DIRECTIONS: The required answer is every line of the data containing the word "truck".

Records from a collection:

%%

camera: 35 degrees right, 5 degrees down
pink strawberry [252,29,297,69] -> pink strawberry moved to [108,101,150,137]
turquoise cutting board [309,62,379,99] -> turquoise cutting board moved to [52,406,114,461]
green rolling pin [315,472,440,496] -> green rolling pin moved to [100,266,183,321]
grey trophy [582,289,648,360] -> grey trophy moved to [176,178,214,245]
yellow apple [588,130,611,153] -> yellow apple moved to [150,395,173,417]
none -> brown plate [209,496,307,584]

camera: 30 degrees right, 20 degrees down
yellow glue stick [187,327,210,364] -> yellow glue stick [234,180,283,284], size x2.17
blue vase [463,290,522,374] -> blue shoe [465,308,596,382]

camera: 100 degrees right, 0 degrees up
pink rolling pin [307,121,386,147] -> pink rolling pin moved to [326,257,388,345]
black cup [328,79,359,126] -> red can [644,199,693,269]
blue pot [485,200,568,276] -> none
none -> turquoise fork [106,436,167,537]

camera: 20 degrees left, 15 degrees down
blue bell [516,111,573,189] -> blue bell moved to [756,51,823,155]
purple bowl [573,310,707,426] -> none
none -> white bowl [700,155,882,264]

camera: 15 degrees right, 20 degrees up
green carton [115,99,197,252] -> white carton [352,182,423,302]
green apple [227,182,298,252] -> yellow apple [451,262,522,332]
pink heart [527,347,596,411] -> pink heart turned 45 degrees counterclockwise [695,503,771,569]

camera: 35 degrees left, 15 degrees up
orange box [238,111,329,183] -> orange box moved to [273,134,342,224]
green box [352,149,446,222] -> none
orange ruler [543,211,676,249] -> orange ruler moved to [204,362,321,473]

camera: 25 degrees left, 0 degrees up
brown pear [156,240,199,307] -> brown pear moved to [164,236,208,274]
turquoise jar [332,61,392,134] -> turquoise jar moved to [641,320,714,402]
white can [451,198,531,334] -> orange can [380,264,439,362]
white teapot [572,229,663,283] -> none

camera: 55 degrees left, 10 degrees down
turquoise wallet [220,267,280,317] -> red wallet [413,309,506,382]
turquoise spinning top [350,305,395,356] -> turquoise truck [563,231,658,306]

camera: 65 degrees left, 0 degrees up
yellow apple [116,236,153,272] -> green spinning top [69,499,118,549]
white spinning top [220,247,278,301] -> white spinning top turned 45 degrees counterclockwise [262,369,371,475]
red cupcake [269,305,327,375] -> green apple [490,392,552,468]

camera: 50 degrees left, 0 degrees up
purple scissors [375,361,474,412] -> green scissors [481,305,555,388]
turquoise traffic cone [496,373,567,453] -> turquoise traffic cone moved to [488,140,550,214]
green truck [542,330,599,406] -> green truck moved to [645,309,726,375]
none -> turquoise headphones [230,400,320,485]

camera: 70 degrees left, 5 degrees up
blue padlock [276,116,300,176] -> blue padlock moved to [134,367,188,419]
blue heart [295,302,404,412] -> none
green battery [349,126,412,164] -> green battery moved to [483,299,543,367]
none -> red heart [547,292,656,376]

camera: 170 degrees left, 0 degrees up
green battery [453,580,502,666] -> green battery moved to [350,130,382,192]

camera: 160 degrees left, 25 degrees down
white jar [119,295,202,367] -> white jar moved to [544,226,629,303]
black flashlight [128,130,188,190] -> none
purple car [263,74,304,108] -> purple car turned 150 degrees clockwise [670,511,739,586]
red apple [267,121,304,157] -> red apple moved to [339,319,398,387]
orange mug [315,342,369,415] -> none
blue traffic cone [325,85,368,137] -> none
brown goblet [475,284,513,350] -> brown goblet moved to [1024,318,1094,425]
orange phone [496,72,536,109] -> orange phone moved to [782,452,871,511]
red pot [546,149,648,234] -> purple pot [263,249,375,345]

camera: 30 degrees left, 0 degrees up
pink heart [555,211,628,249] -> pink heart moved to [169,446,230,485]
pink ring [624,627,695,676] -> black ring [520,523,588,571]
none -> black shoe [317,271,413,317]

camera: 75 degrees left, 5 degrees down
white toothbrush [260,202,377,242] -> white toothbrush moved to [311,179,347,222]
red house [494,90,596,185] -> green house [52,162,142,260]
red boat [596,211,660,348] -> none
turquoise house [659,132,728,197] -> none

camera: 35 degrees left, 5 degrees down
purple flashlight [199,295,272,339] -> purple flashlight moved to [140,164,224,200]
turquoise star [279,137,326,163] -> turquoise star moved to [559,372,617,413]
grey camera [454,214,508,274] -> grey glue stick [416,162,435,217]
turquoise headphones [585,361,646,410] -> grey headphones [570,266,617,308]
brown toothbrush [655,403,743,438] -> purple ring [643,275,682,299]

%%

SOLUTION:
turquoise spinning top [350,305,395,356] -> turquoise truck [563,231,658,306]
green truck [542,330,599,406] -> green truck moved to [645,309,726,375]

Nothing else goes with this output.